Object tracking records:

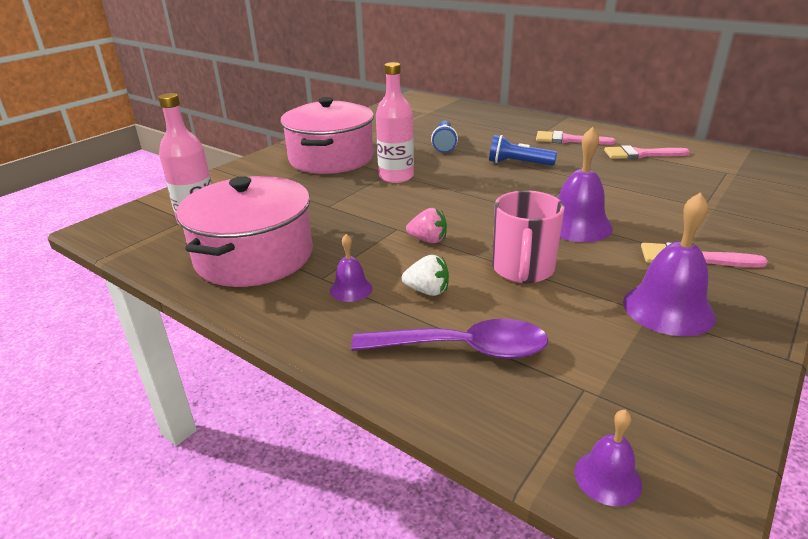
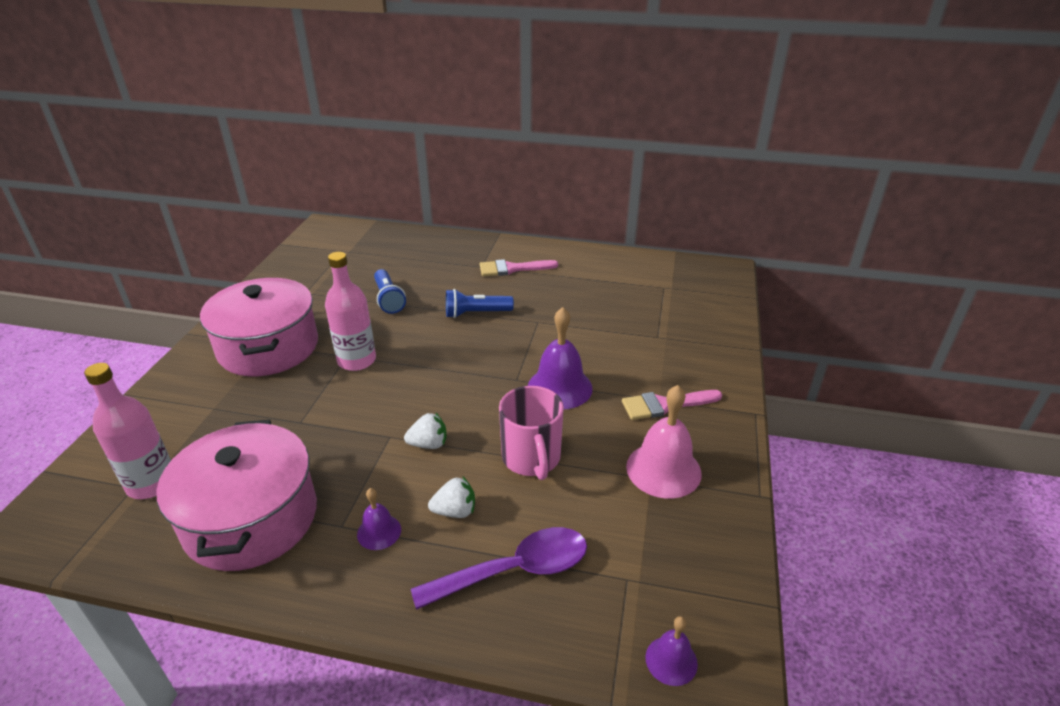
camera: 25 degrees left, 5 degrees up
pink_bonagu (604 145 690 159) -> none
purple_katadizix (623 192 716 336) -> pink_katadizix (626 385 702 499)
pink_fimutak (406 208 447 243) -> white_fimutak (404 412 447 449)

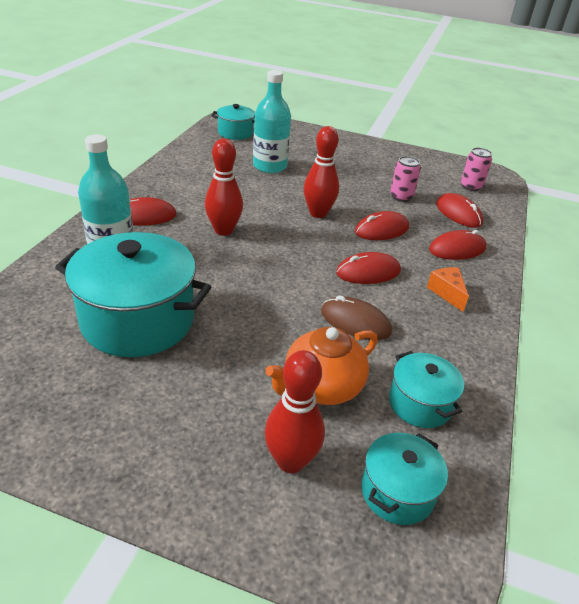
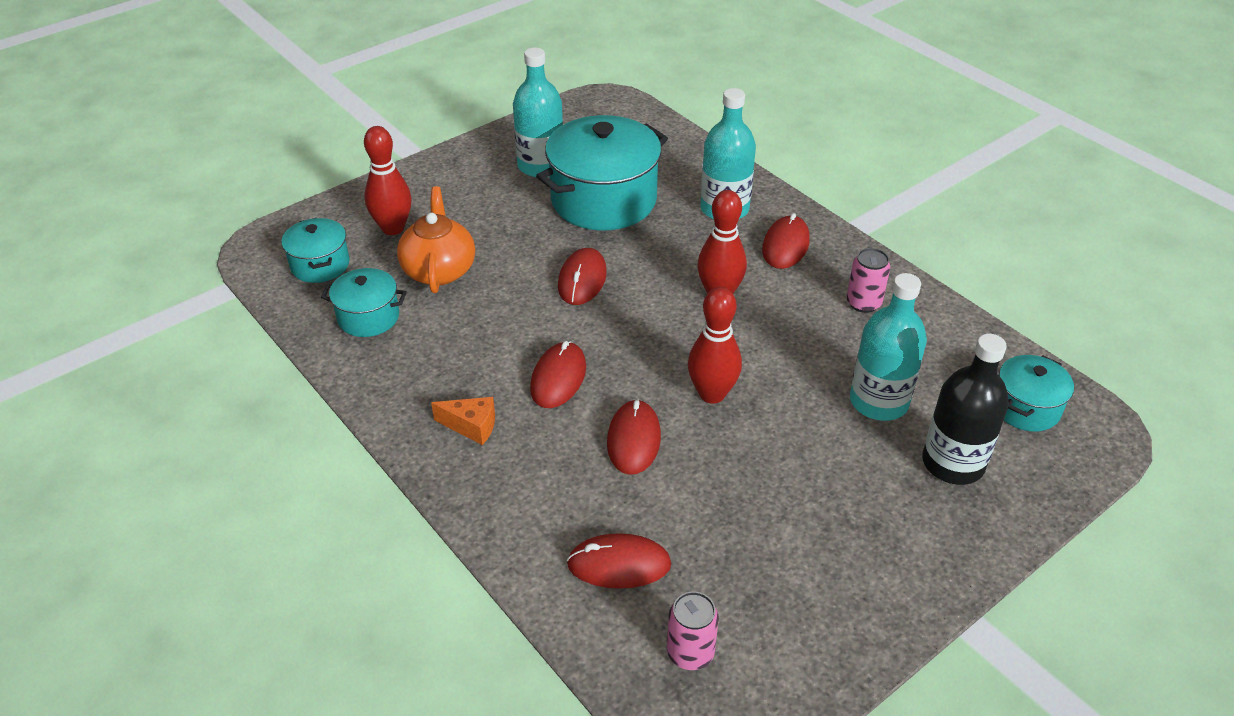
camera: 125 degrees right, 5 degrees up
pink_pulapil (390 156 421 202) -> pink_pulapil (847 248 890 313), moved
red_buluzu (429 230 486 260) -> red_buluzu (558 248 607 305), moved
brown_buluzu (321 295 392 340) -> none
none -> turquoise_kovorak (513 48 563 177)
none -> black_kovorak (922 334 1009 485)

> [Exercise objective] Pictures stay out; copy every entry above exactly.

> [Completed task]
camera: 25 degrees left, 5 degrees up
pink_bonagu (604 145 690 159) -> none
purple_katadizix (623 192 716 336) -> pink_katadizix (626 385 702 499)
pink_fimutak (406 208 447 243) -> white_fimutak (404 412 447 449)

camera: 125 degrees right, 5 degrees up
pink_pulapil (390 156 421 202) -> pink_pulapil (847 248 890 313), moved
red_buluzu (429 230 486 260) -> red_buluzu (558 248 607 305), moved
brown_buluzu (321 295 392 340) -> none
none -> turquoise_kovorak (513 48 563 177)
none -> black_kovorak (922 334 1009 485)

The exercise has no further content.